# Task prompt:
Restate word for word the lines between the start of the material and the line with "building: [199,589,282,673] ->", keeping both of those ends and none of the pictures.

# Input for this task:
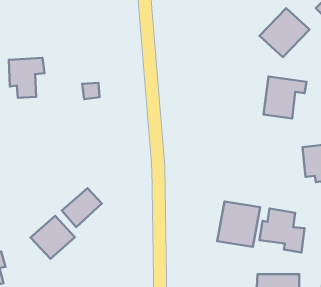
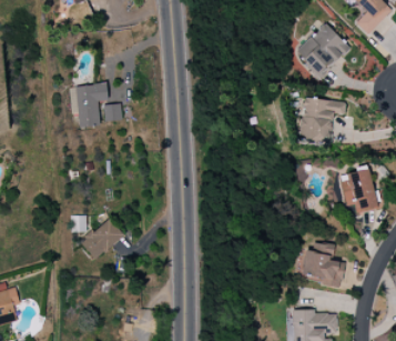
building: [9,58,45,98] -> [70,83,109,127]
building: [217,201,260,247] -> none
building: [31,216,75,259] -> none

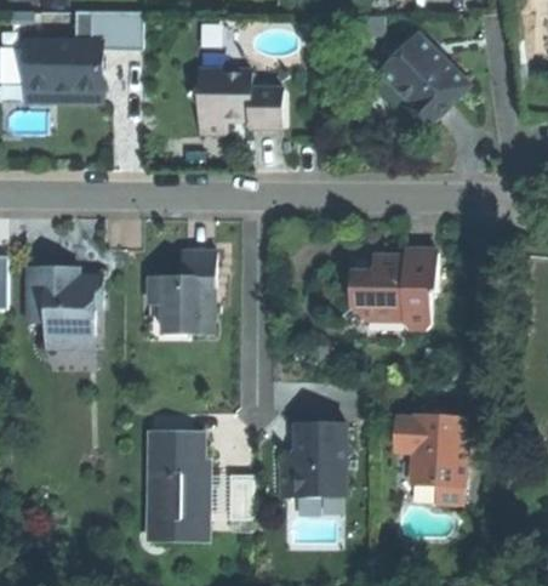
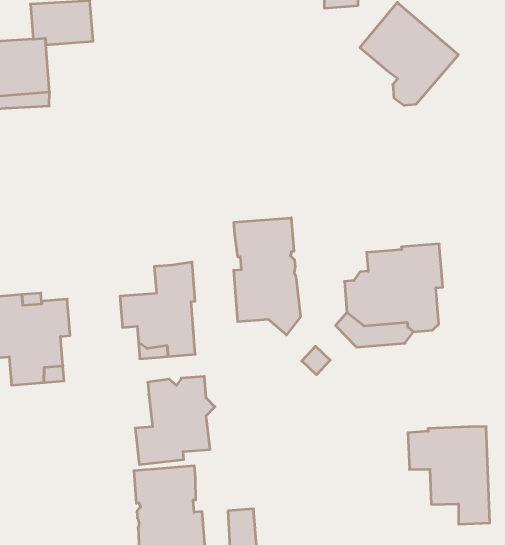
building: [187,69,281,131] -> none
building: none -> [234,218,300,335]
building: [279,422,352,496] -> [135,376,215,464]

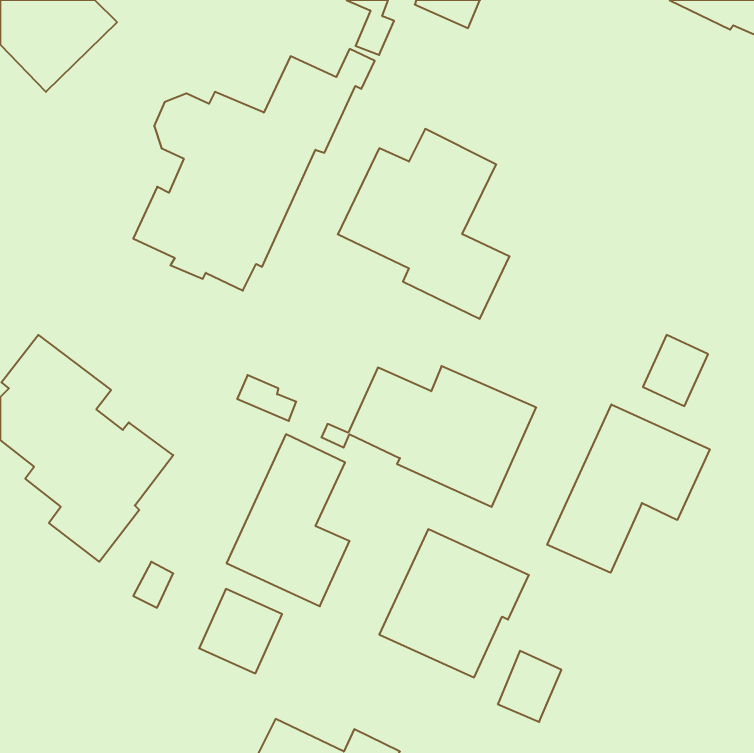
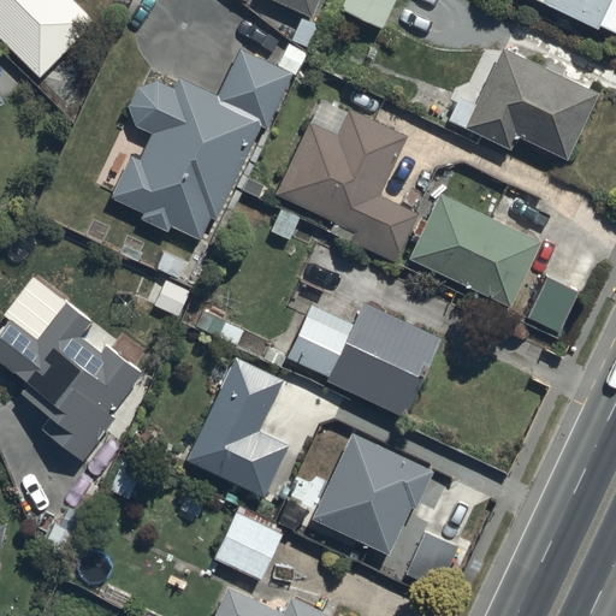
building: none -> [463,47,597,159]
building: none -> [407,192,540,304]
building: [547,404,710,573] -> none
building: [199,589,282,673] -> [214,511,282,580]

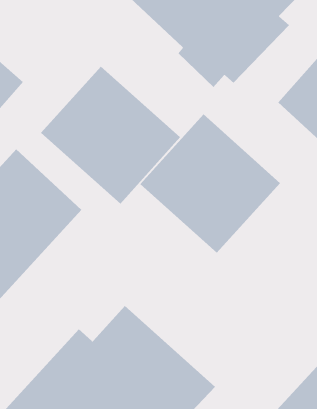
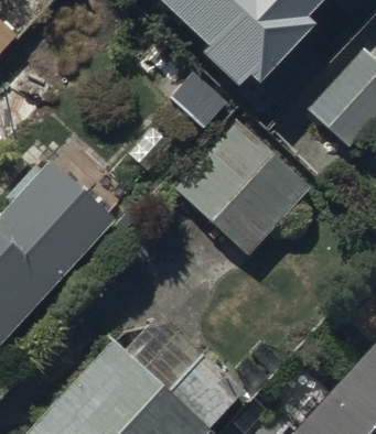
building: [40,66,181,204] -> none

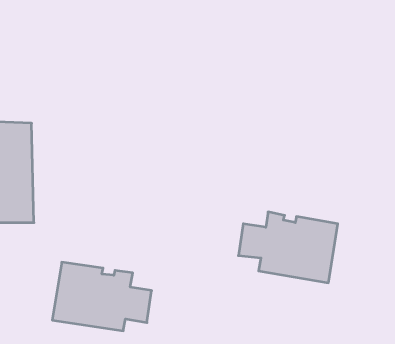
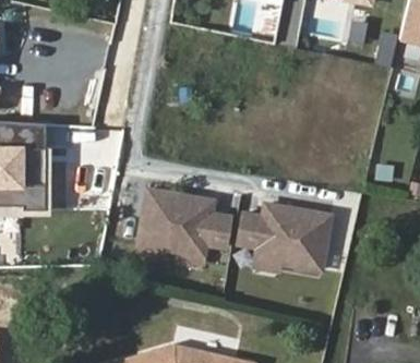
building: [52,262,152,331] -> [137,191,229,254]

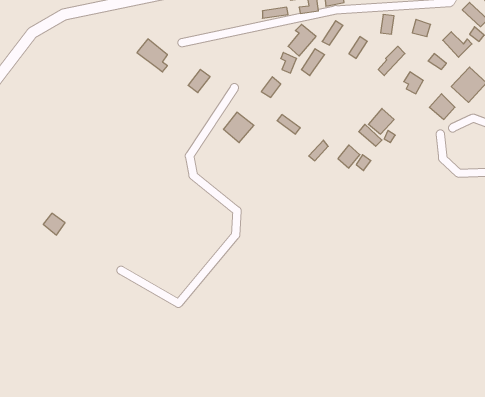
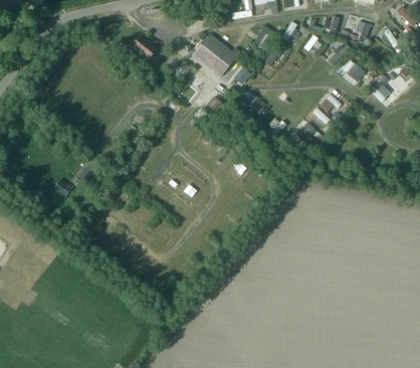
building: none -> [191,35,238,77]

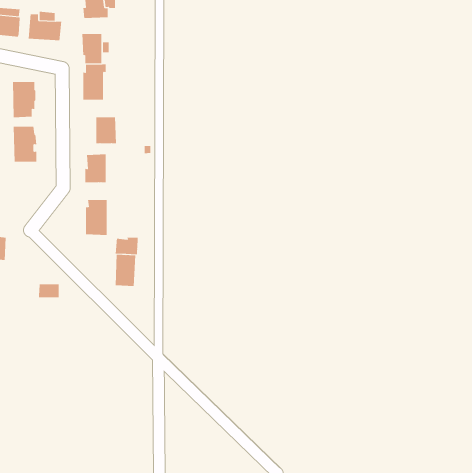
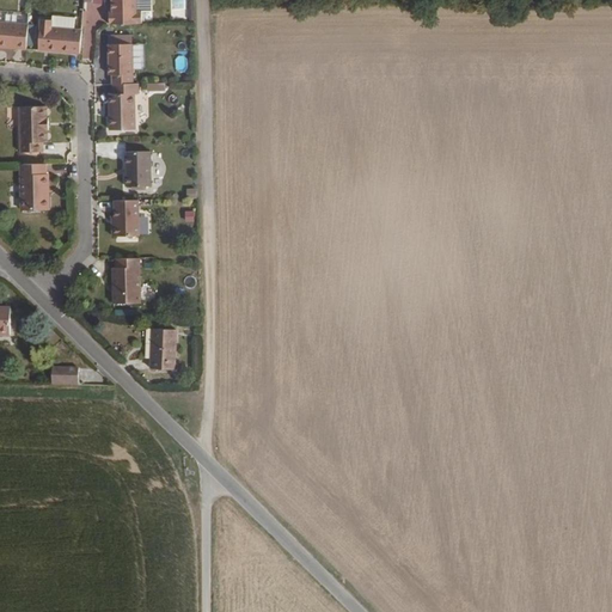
building: [115,237,138,255] -> none

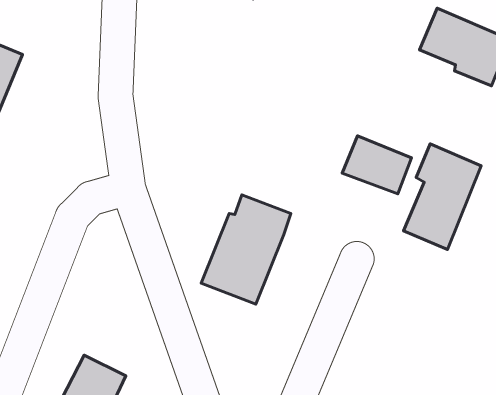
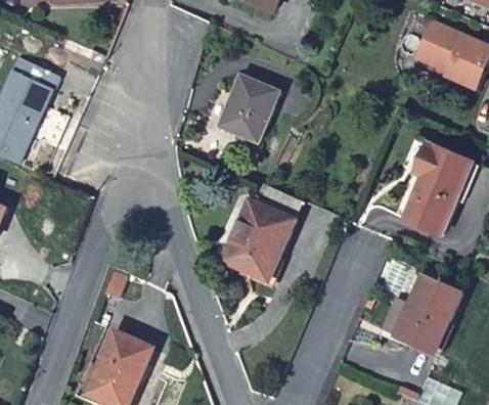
building: none -> [216,80,276,145]
building: [342,136,412,194] -> none
building: none -> [380,277,457,354]

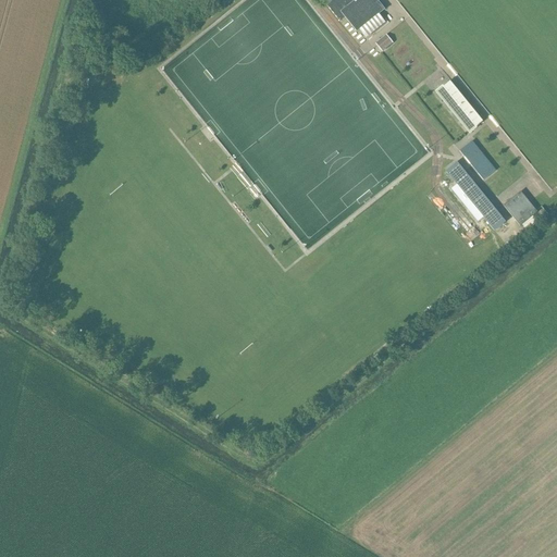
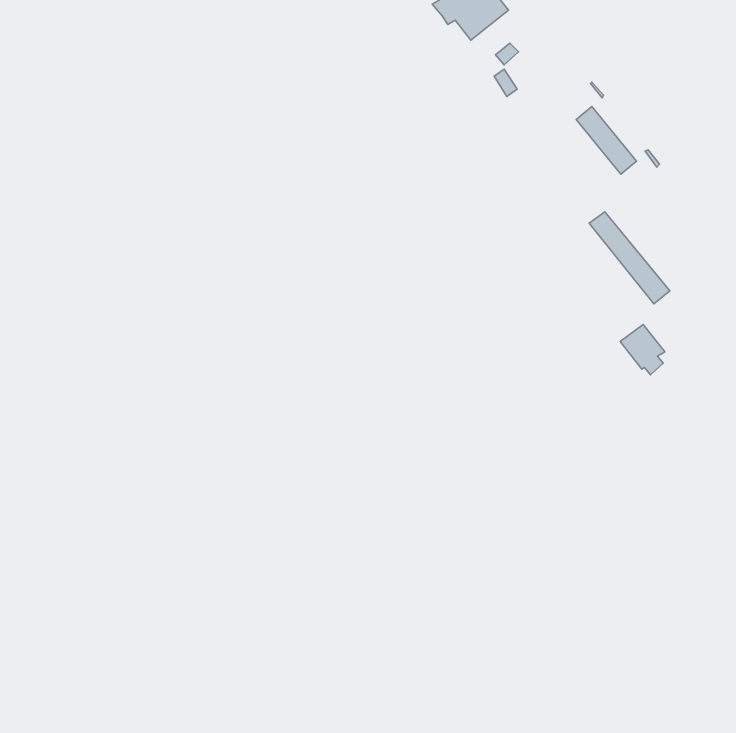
building: [459,139,495,178] -> none
building: [504,190,537,228] -> [620,324,665,375]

# Answer to the problem:
building: [9,58,45,98] -> [70,83,109,127]
building: [217,201,260,247] -> none
building: [31,216,75,259] -> none

building: [187,69,281,131] -> none
building: none -> [234,218,300,335]
building: [279,422,352,496] -> [135,376,215,464]

building: none -> [463,47,597,159]
building: none -> [407,192,540,304]
building: [547,404,710,573] -> none
building: [199,589,282,673] -> [214,511,282,580]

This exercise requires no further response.